== WHAT IS REQUIRED ==
Quote each line of the material verbatim, without the pictures.
<<<<
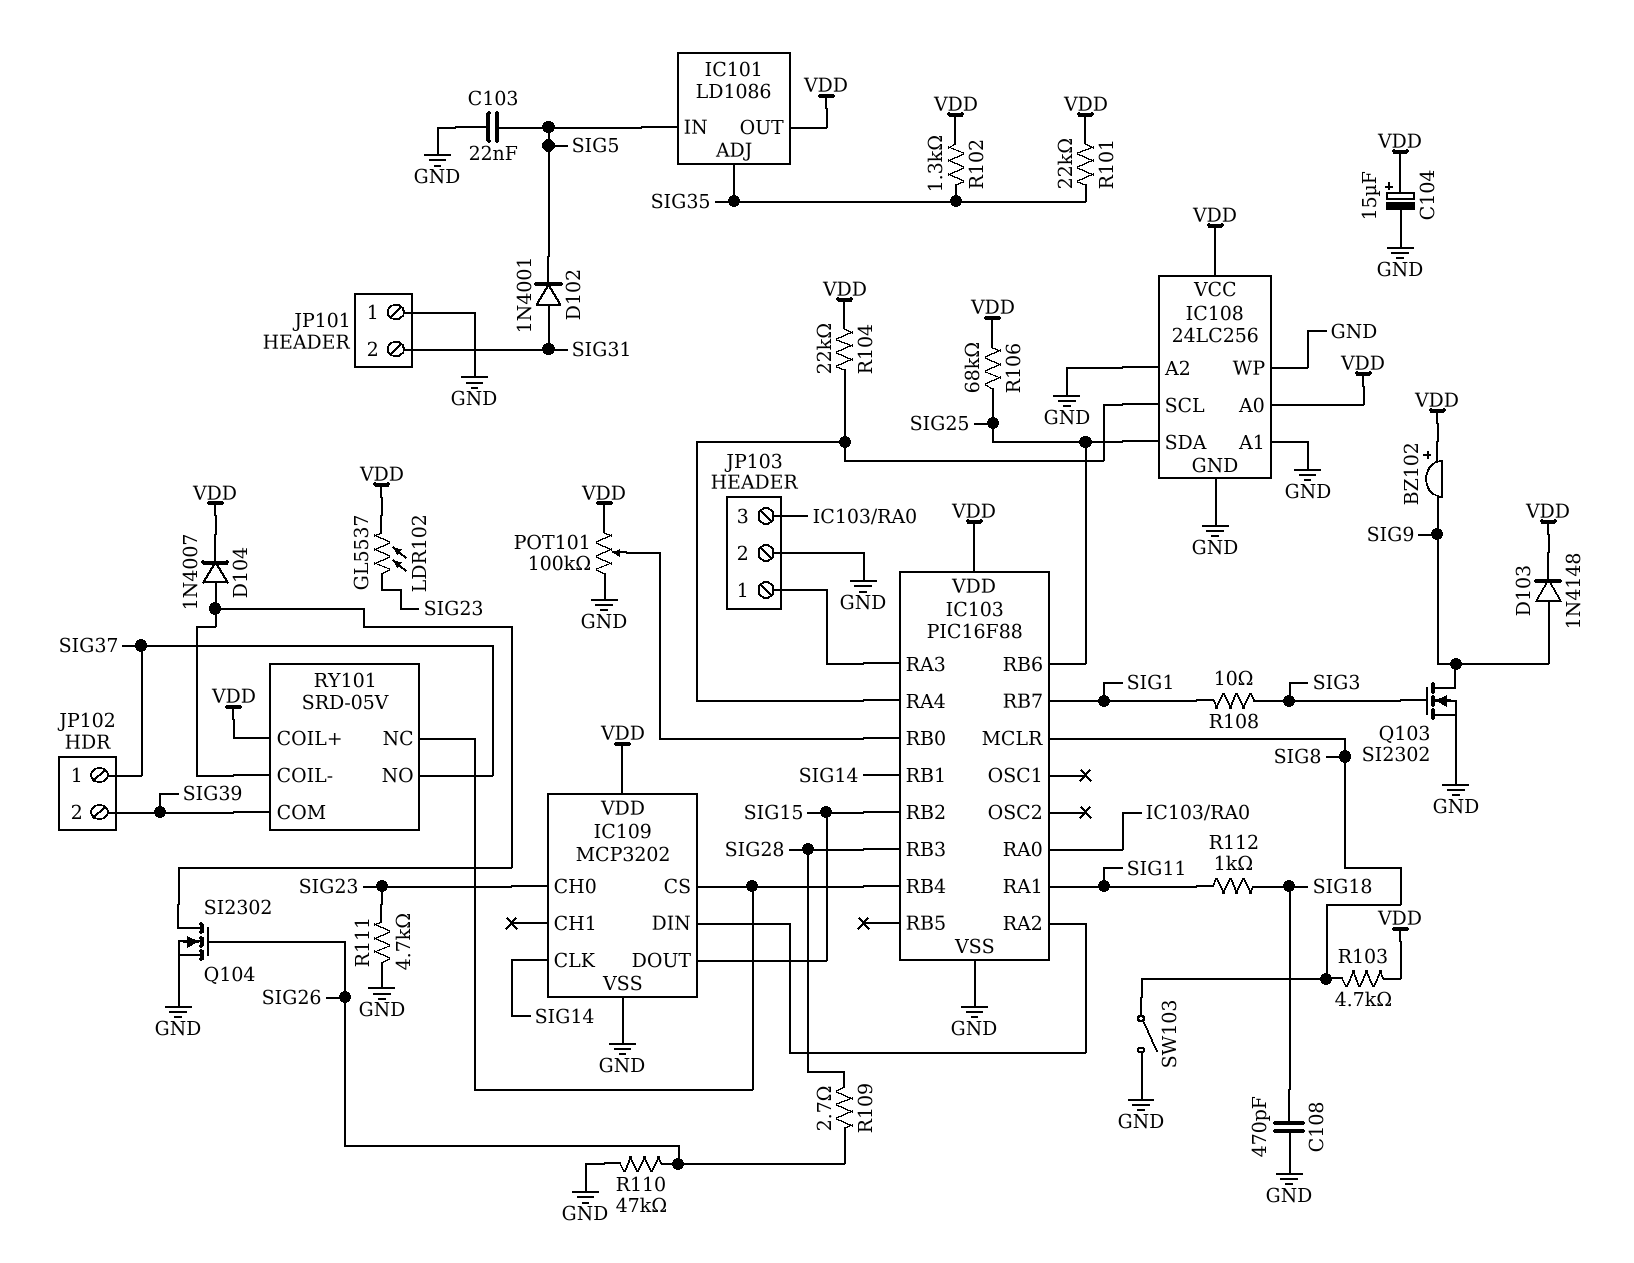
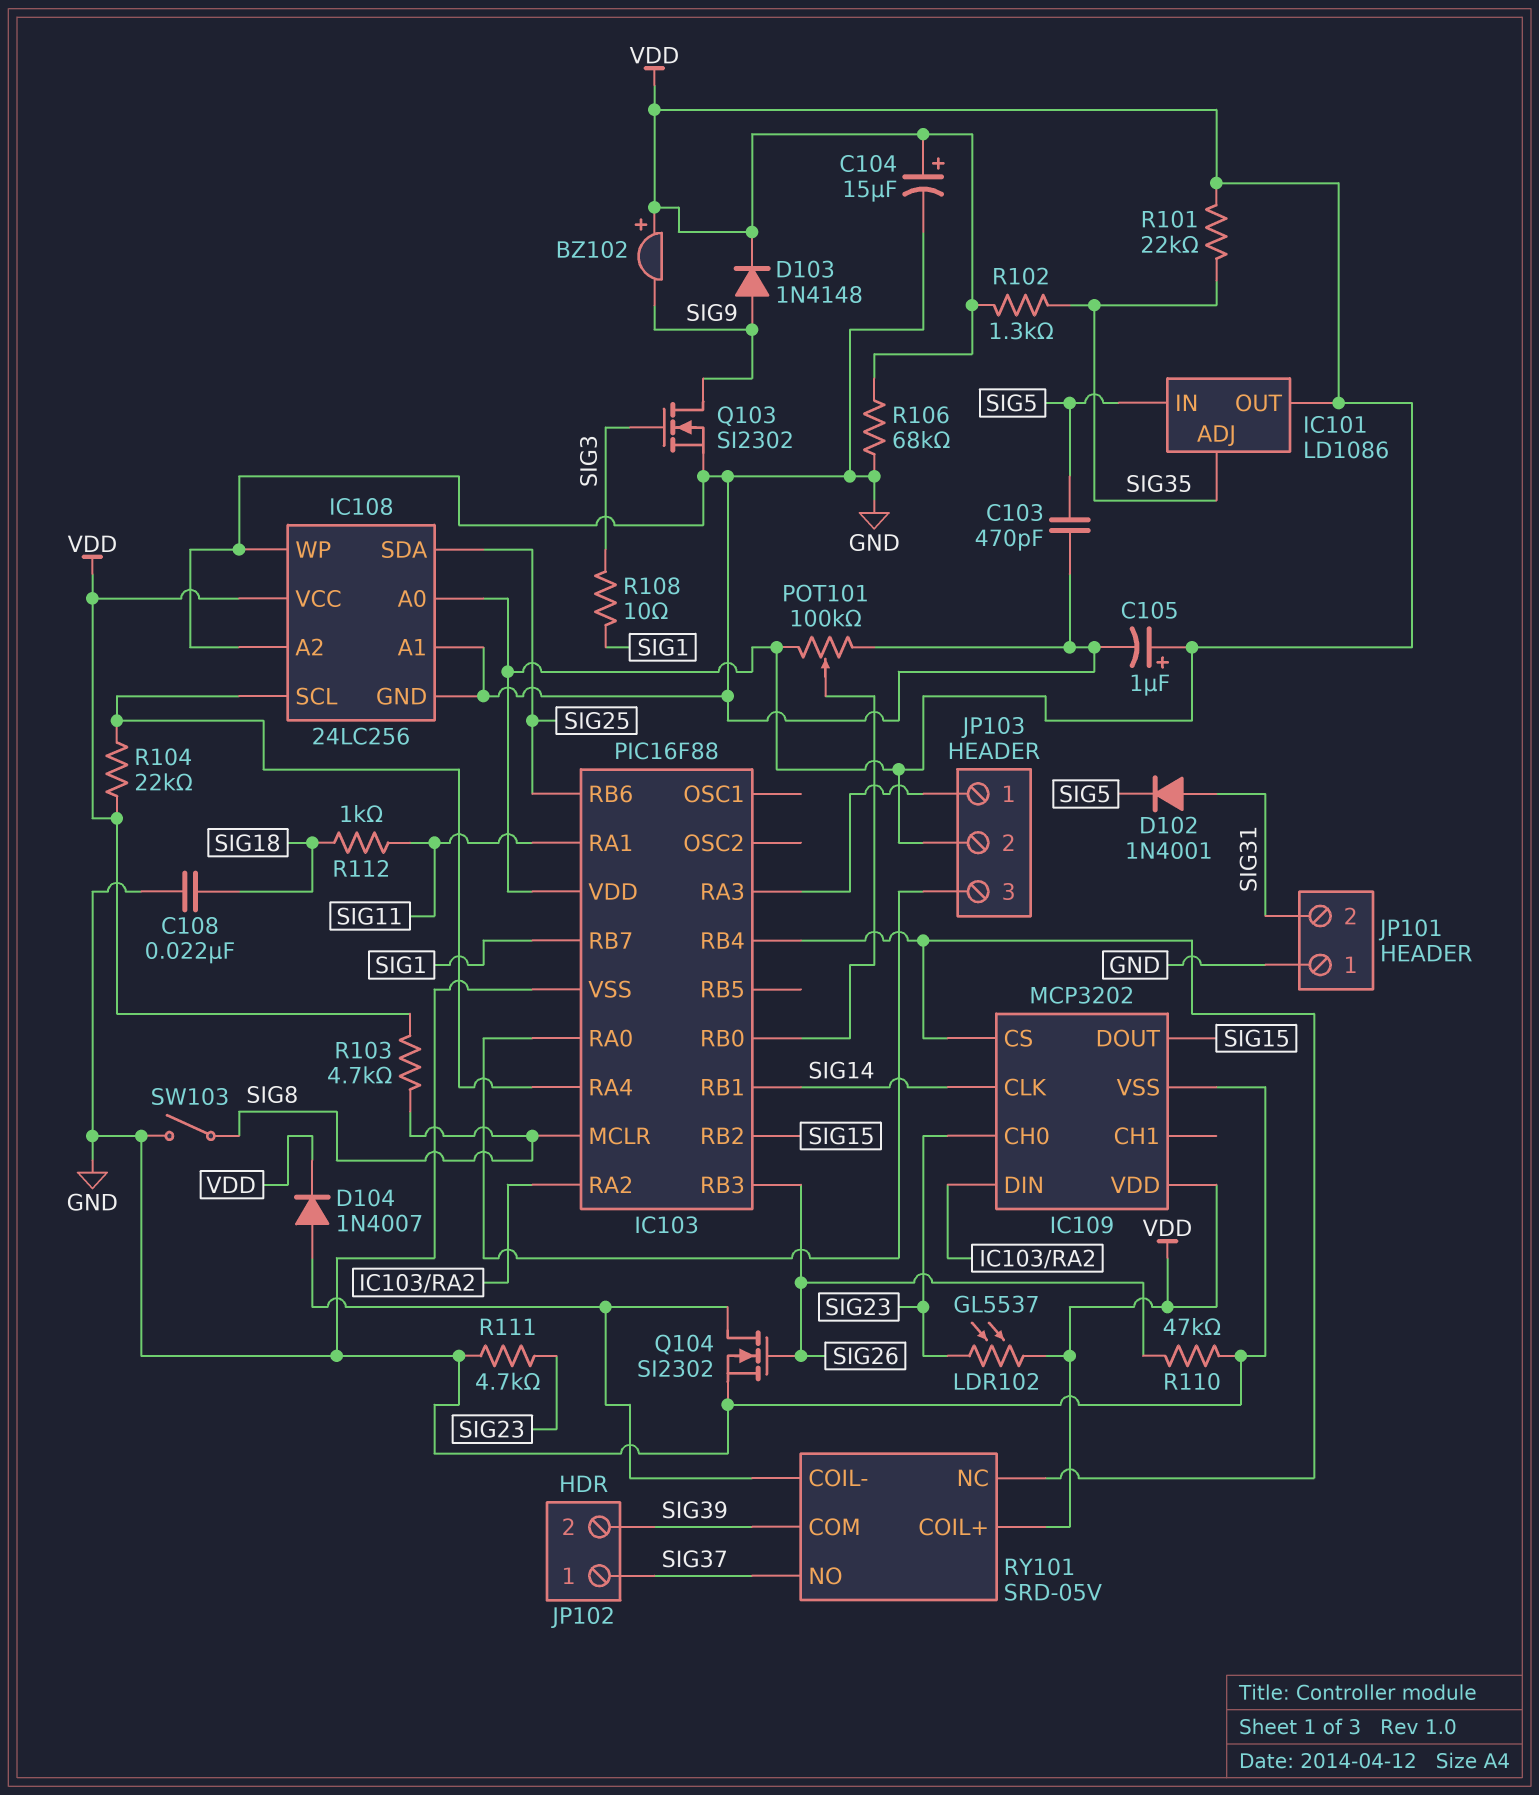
C103: 22nF (GND, SIG5) -> 470pF (GND, SIG5)
C105: none -> 1uF (plus VDD, minus GND)
C108: 470pF (GND, SIG18) -> 22nF (GND, SIG18)
IC103 pin RB3: SIG28 -> SIG26
JP103 pin 2: GND -> VDD
R106: 68k (SIG25, VDD) -> 68k (GND, VDD)
R109: 2.7 (SIG26, SIG28) -> none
>>>>
== EXERCISE RESPONSE ==
C103: 22nF (GND, SIG5) -> 470pF (GND, SIG5)
C105: none -> 1uF (plus VDD, minus GND)
C108: 470pF (GND, SIG18) -> 22nF (GND, SIG18)
IC103 pin RB3: SIG28 -> SIG26
JP103 pin 2: GND -> VDD
R106: 68k (SIG25, VDD) -> 68k (GND, VDD)
R109: 2.7 (SIG26, SIG28) -> none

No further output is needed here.